> [TASK TO CARRY OUT]: From the listing below, output the lines between the one with "DHT pin GND: GND -> 5V" and the one with "TOF1: VL6180X -> VL53L0X", including those two, and nothing else. Pictures are not copied.

Top of DATA SHOWN

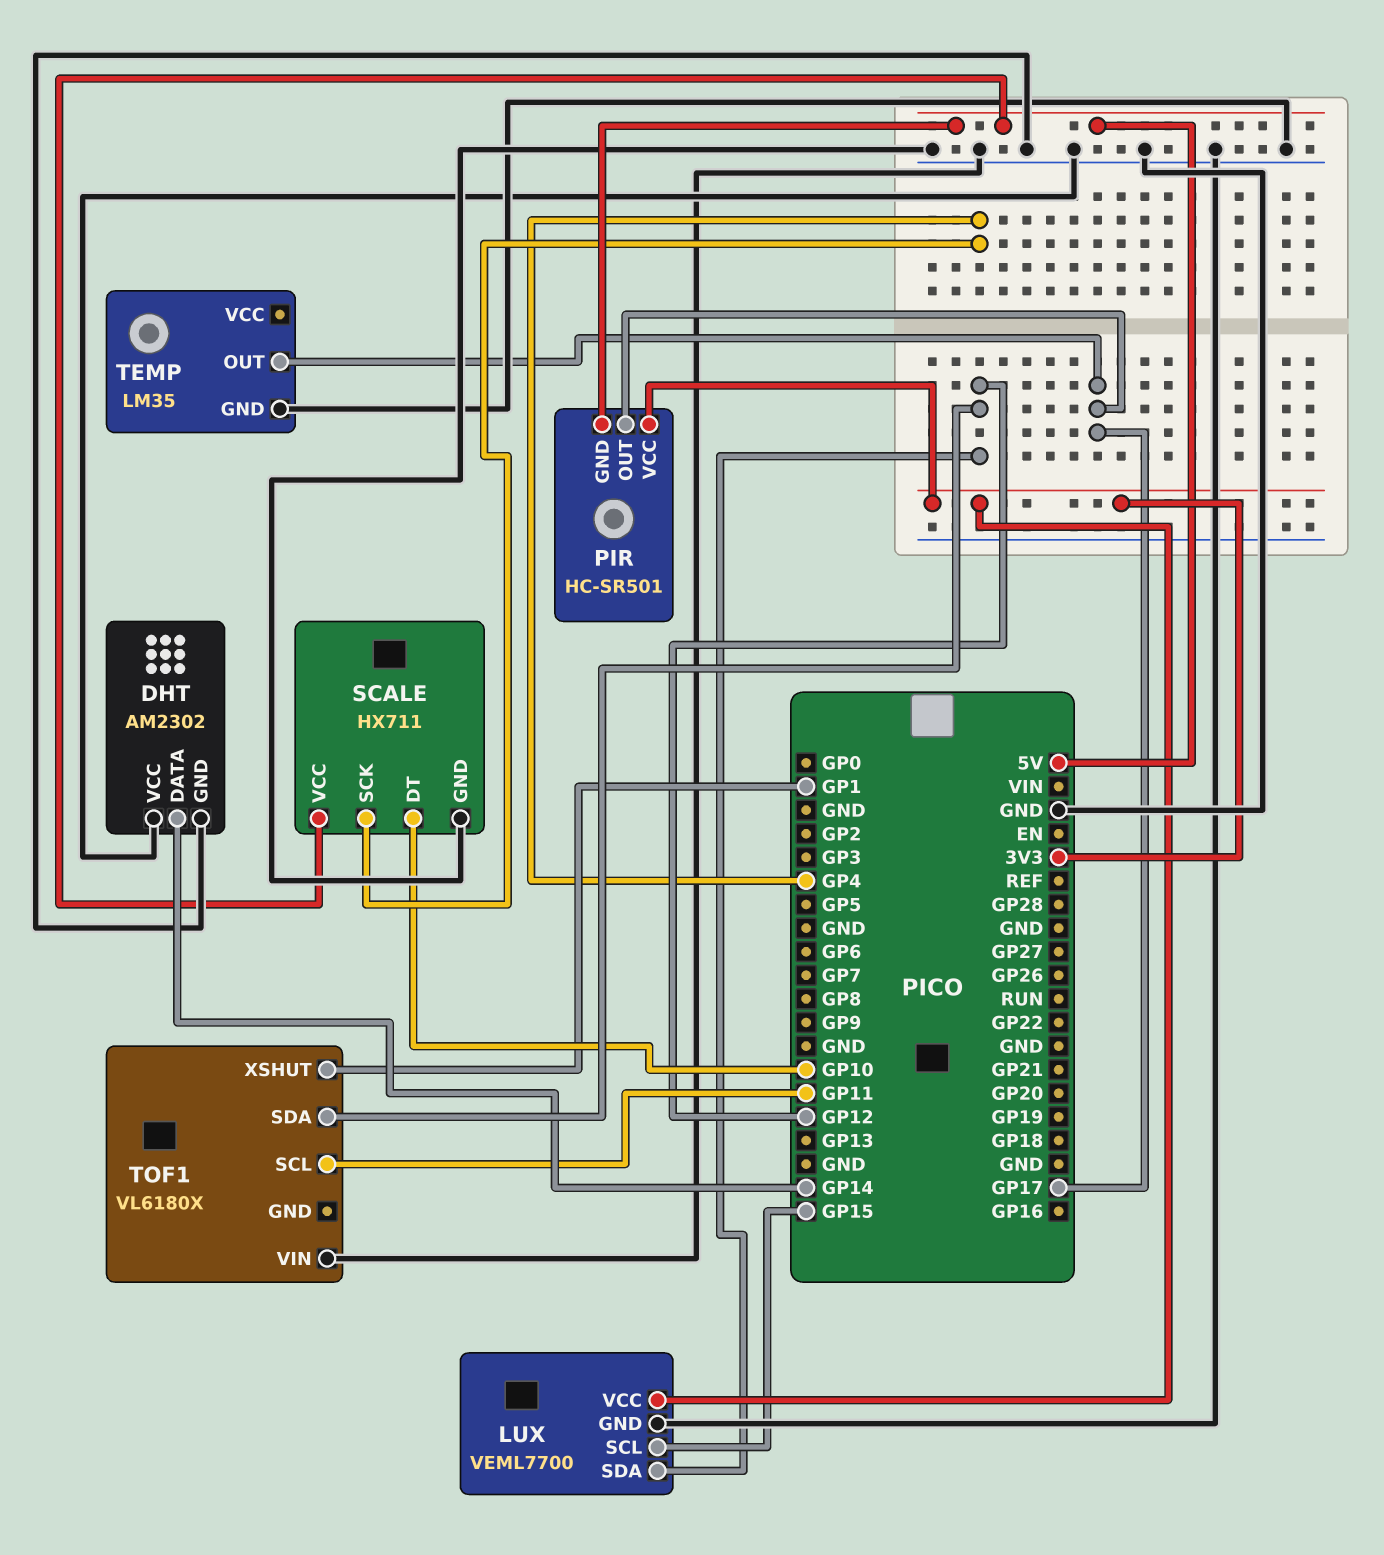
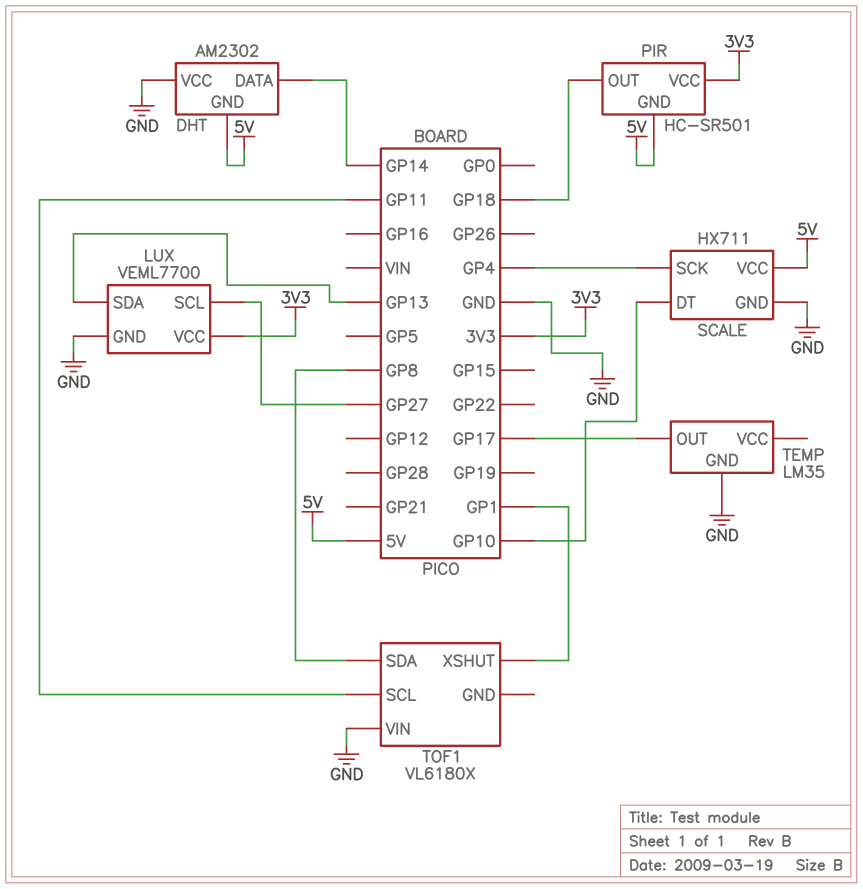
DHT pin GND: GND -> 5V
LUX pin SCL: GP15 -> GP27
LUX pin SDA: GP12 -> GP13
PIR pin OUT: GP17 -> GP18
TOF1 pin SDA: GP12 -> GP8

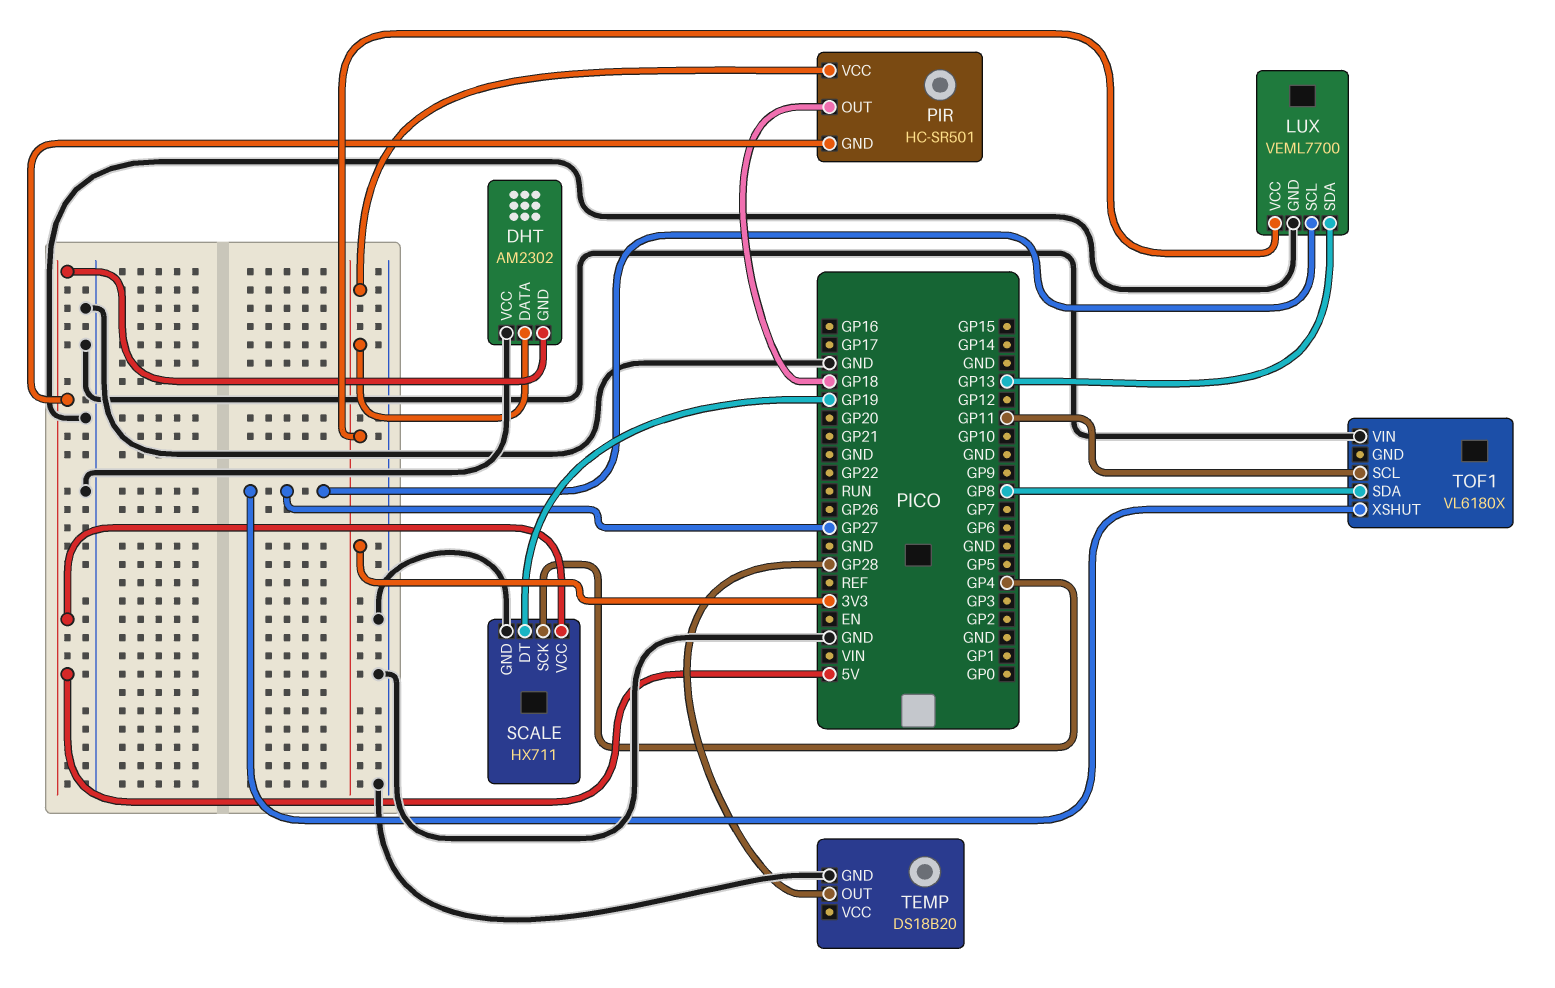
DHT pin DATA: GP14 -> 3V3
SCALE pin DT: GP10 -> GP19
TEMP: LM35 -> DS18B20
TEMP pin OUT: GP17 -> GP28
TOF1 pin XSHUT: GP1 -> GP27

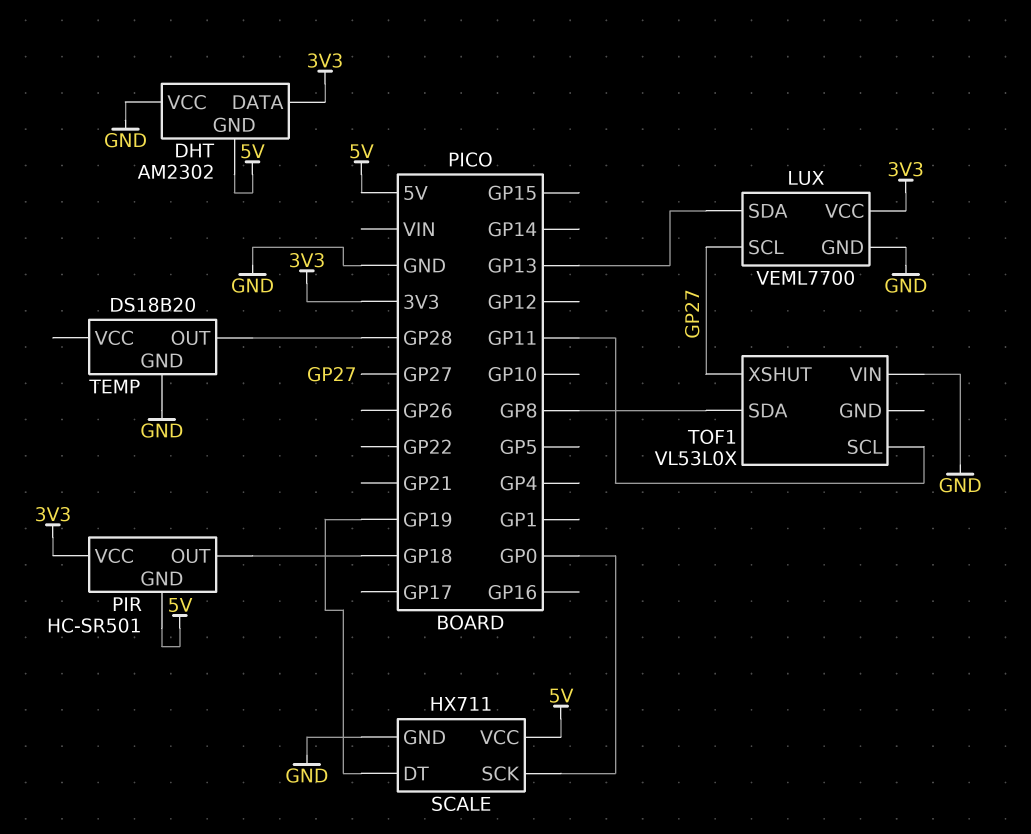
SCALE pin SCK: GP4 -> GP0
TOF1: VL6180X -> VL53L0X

Bottom of DATA SHOWN
Top of DATA SHOWN

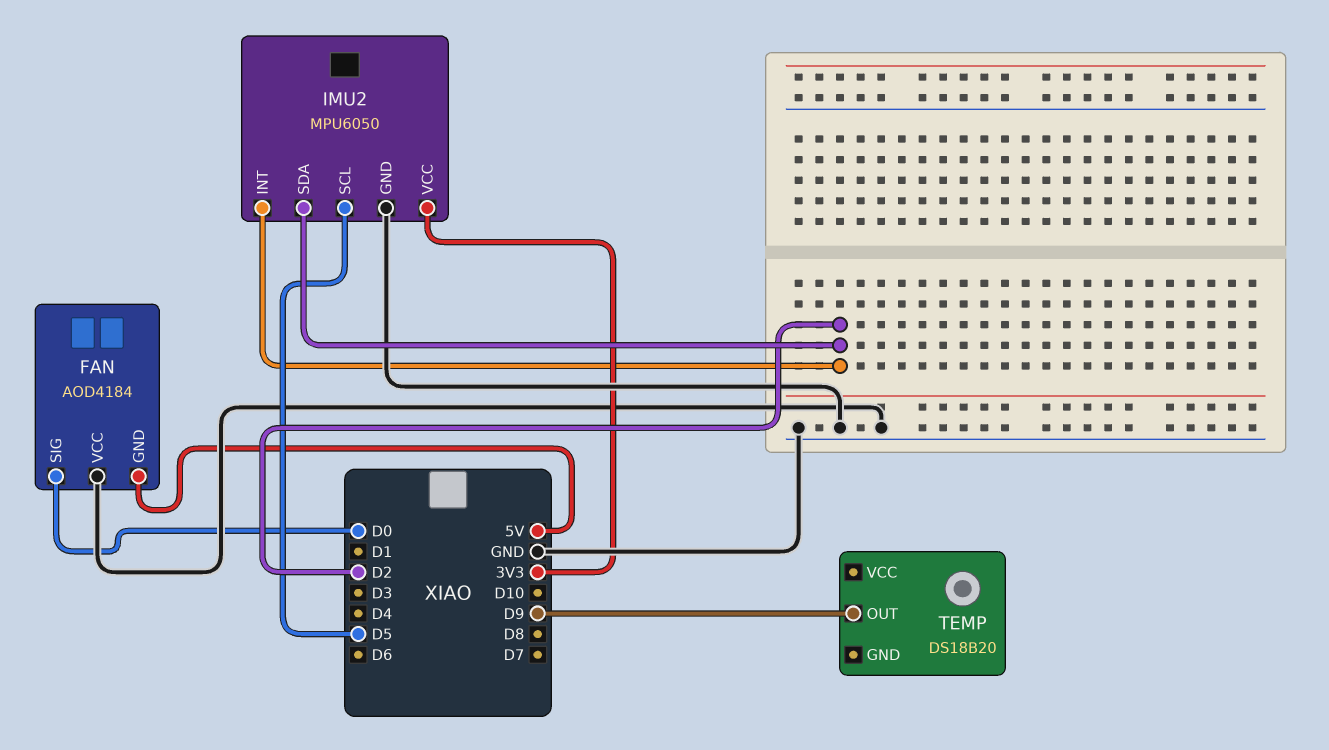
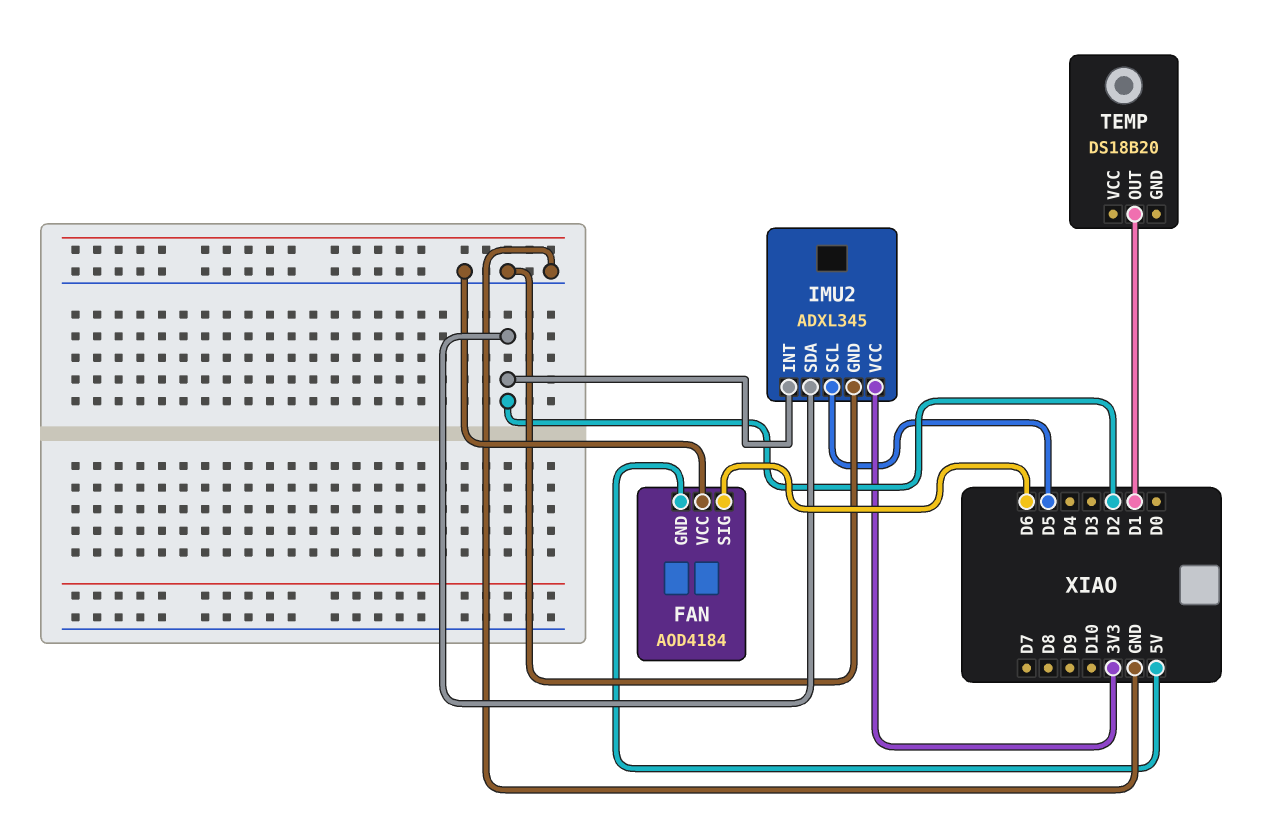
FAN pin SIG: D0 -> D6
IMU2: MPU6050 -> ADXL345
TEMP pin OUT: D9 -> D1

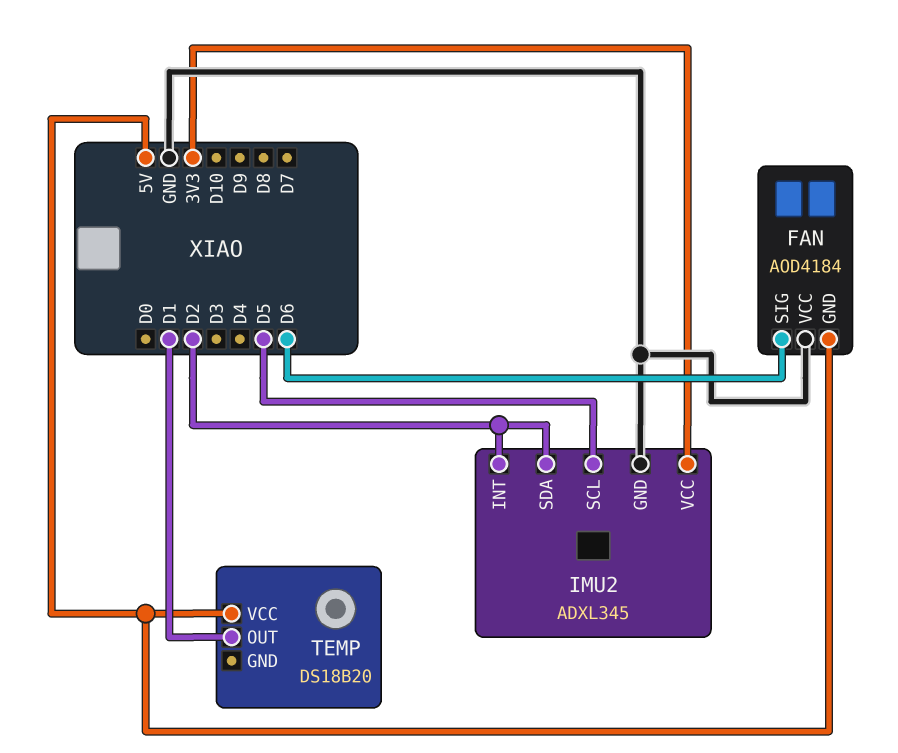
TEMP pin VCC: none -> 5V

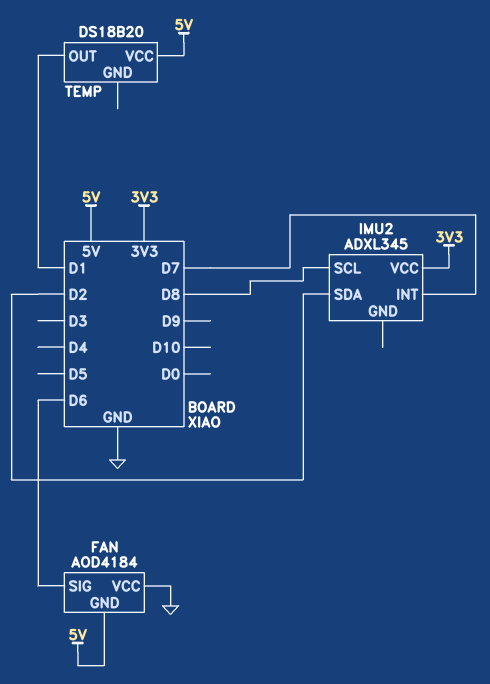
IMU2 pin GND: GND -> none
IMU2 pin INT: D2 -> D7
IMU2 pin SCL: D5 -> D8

Bottom of DATA SHOWN
Top of DATA SHOWN

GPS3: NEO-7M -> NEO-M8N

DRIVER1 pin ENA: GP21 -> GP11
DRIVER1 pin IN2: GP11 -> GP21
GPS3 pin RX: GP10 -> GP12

Bottom of DATA SHOWN

> [TASK OUTPUT]:
DHT pin GND: GND -> 5V
LUX pin SCL: GP15 -> GP27
LUX pin SDA: GP12 -> GP13
PIR pin OUT: GP17 -> GP18
TOF1 pin SDA: GP12 -> GP8

DHT pin DATA: GP14 -> 3V3
SCALE pin DT: GP10 -> GP19
TEMP: LM35 -> DS18B20
TEMP pin OUT: GP17 -> GP28
TOF1 pin XSHUT: GP1 -> GP27

SCALE pin SCK: GP4 -> GP0
TOF1: VL6180X -> VL53L0X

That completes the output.